▶ Problem to solve
Find every line in the entries that holds the string "orange" and report it.

▶ Record set
· · · · · · ·

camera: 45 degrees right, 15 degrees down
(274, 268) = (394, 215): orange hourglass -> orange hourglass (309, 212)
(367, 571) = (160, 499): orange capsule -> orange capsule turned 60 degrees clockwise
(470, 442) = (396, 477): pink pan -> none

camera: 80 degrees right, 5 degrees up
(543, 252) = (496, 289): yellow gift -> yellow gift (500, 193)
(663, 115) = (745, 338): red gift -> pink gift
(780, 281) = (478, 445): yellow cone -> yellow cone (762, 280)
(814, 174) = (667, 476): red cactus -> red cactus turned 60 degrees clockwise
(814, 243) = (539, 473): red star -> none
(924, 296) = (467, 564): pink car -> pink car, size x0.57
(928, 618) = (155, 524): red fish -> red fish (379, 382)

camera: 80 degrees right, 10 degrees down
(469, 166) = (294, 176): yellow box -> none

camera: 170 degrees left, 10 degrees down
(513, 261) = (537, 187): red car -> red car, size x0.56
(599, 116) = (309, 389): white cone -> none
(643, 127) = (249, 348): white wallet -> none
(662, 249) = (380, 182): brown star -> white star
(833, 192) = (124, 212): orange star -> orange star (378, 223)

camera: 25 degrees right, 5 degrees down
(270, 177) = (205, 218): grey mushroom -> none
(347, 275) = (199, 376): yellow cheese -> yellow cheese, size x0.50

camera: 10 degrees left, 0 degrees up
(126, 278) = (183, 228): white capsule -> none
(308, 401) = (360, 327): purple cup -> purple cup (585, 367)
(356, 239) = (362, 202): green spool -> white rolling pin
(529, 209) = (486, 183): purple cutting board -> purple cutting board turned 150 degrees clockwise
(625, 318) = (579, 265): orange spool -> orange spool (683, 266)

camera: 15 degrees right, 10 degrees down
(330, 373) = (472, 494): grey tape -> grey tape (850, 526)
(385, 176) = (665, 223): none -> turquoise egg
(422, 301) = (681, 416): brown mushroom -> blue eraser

· · · · · · ·

▶ Task answer
(274, 268) = (394, 215): orange hourglass -> orange hourglass (309, 212)
(367, 571) = (160, 499): orange capsule -> orange capsule turned 60 degrees clockwise
(833, 192) = (124, 212): orange star -> orange star (378, 223)
(625, 318) = (579, 265): orange spool -> orange spool (683, 266)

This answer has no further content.